» What you are asked to do
Exactly as they stand, write out all of the entries again.

» Records to process
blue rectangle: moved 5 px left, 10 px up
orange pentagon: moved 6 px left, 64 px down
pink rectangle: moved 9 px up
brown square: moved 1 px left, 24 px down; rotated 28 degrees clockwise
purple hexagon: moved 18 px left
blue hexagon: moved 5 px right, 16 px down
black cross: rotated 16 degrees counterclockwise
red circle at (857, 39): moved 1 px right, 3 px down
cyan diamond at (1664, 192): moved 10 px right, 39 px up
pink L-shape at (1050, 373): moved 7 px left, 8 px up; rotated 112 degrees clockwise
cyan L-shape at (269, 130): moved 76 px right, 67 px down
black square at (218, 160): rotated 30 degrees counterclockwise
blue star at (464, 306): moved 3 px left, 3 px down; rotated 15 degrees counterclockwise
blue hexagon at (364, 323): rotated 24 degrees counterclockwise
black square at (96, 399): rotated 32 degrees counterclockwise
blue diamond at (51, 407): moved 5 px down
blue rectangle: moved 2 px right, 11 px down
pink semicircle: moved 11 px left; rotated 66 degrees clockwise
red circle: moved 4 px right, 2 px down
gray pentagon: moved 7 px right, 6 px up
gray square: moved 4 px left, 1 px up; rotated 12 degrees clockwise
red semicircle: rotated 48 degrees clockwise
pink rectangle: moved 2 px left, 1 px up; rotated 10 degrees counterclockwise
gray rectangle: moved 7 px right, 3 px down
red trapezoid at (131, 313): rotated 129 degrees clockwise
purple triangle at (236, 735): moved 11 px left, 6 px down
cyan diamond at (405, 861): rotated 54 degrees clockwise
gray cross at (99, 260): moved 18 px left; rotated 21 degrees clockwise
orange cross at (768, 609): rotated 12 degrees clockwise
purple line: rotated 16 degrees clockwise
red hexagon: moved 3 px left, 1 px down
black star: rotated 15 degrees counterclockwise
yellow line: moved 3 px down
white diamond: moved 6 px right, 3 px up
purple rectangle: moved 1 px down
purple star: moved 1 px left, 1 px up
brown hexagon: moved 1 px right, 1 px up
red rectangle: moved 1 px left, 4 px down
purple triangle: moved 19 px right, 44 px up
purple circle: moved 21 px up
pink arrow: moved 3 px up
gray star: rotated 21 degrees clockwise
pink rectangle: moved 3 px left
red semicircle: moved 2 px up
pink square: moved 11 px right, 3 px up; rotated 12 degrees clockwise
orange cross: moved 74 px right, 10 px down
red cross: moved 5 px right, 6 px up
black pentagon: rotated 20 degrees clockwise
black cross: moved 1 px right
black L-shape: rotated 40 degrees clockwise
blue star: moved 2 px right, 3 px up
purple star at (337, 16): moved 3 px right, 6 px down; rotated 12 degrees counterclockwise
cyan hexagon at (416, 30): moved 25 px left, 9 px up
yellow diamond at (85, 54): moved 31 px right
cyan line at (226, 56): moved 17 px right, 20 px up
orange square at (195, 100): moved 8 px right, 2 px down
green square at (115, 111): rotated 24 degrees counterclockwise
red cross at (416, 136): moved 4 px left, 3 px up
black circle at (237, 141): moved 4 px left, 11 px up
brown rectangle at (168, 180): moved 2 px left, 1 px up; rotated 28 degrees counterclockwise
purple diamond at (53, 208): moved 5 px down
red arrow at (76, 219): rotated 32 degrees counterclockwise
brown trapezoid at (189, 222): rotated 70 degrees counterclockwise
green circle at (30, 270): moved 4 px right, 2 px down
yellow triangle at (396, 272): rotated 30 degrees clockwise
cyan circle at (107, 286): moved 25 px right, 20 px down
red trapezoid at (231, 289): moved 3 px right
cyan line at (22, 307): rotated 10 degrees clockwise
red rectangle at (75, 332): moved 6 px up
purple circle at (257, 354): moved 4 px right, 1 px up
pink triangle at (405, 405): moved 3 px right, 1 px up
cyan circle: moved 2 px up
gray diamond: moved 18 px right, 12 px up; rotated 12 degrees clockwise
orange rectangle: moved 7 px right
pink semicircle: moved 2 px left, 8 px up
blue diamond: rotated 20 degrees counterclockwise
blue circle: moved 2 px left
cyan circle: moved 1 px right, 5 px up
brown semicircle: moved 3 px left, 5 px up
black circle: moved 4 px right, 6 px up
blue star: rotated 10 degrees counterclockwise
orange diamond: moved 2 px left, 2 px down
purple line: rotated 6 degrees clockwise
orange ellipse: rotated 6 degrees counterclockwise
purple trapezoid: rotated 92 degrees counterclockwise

» Completed exercise
blue rectangle: moved 5 px left, 10 px up
orange pentagon: moved 6 px left, 64 px down
pink rectangle: moved 9 px up
brown square: moved 1 px left, 24 px down; rotated 28 degrees clockwise
purple hexagon: moved 18 px left
blue hexagon: moved 5 px right, 16 px down
black cross: rotated 16 degrees counterclockwise
red circle at (857, 39): moved 1 px right, 3 px down
cyan diamond at (1664, 192): moved 10 px right, 39 px up
pink L-shape at (1050, 373): moved 7 px left, 8 px up; rotated 112 degrees clockwise
cyan L-shape at (269, 130): moved 76 px right, 67 px down
black square at (218, 160): rotated 30 degrees counterclockwise
blue star at (464, 306): moved 3 px left, 3 px down; rotated 15 degrees counterclockwise
blue hexagon at (364, 323): rotated 24 degrees counterclockwise
black square at (96, 399): rotated 32 degrees counterclockwise
blue diamond at (51, 407): moved 5 px down
blue rectangle: moved 2 px right, 11 px down
pink semicircle: moved 11 px left; rotated 66 degrees clockwise
red circle: moved 4 px right, 2 px down
gray pentagon: moved 7 px right, 6 px up
gray square: moved 4 px left, 1 px up; rotated 12 degrees clockwise
red semicircle: rotated 48 degrees clockwise
pink rectangle: moved 2 px left, 1 px up; rotated 10 degrees counterclockwise
gray rectangle: moved 7 px right, 3 px down
red trapezoid at (131, 313): rotated 129 degrees clockwise
purple triangle at (236, 735): moved 11 px left, 6 px down
cyan diamond at (405, 861): rotated 54 degrees clockwise
gray cross at (99, 260): moved 18 px left; rotated 21 degrees clockwise
orange cross at (768, 609): rotated 12 degrees clockwise
purple line: rotated 16 degrees clockwise
red hexagon: moved 3 px left, 1 px down
black star: rotated 15 degrees counterclockwise
yellow line: moved 3 px down
white diamond: moved 6 px right, 3 px up
purple rectangle: moved 1 px down
purple star: moved 1 px left, 1 px up
brown hexagon: moved 1 px right, 1 px up
red rectangle: moved 1 px left, 4 px down
purple triangle: moved 19 px right, 44 px up
purple circle: moved 21 px up
pink arrow: moved 3 px up
gray star: rotated 21 degrees clockwise
pink rectangle: moved 3 px left
red semicircle: moved 2 px up
pink square: moved 11 px right, 3 px up; rotated 12 degrees clockwise
orange cross: moved 74 px right, 10 px down
red cross: moved 5 px right, 6 px up
black pentagon: rotated 20 degrees clockwise
black cross: moved 1 px right
black L-shape: rotated 40 degrees clockwise
blue star: moved 2 px right, 3 px up
purple star at (337, 16): moved 3 px right, 6 px down; rotated 12 degrees counterclockwise
cyan hexagon at (416, 30): moved 25 px left, 9 px up
yellow diamond at (85, 54): moved 31 px right
cyan line at (226, 56): moved 17 px right, 20 px up
orange square at (195, 100): moved 8 px right, 2 px down
green square at (115, 111): rotated 24 degrees counterclockwise
red cross at (416, 136): moved 4 px left, 3 px up
black circle at (237, 141): moved 4 px left, 11 px up
brown rectangle at (168, 180): moved 2 px left, 1 px up; rotated 28 degrees counterclockwise
purple diamond at (53, 208): moved 5 px down
red arrow at (76, 219): rotated 32 degrees counterclockwise
brown trapezoid at (189, 222): rotated 70 degrees counterclockwise
green circle at (30, 270): moved 4 px right, 2 px down
yellow triangle at (396, 272): rotated 30 degrees clockwise
cyan circle at (107, 286): moved 25 px right, 20 px down
red trapezoid at (231, 289): moved 3 px right
cyan line at (22, 307): rotated 10 degrees clockwise
red rectangle at (75, 332): moved 6 px up
purple circle at (257, 354): moved 4 px right, 1 px up
pink triangle at (405, 405): moved 3 px right, 1 px up
cyan circle: moved 2 px up
gray diamond: moved 18 px right, 12 px up; rotated 12 degrees clockwise
orange rectangle: moved 7 px right
pink semicircle: moved 2 px left, 8 px up
blue diamond: rotated 20 degrees counterclockwise
blue circle: moved 2 px left
cyan circle: moved 1 px right, 5 px up
brown semicircle: moved 3 px left, 5 px up
black circle: moved 4 px right, 6 px up
blue star: rotated 10 degrees counterclockwise
orange diamond: moved 2 px left, 2 px down
purple line: rotated 6 degrees clockwise
orange ellipse: rotated 6 degrees counterclockwise
purple trapezoid: rotated 92 degrees counterclockwise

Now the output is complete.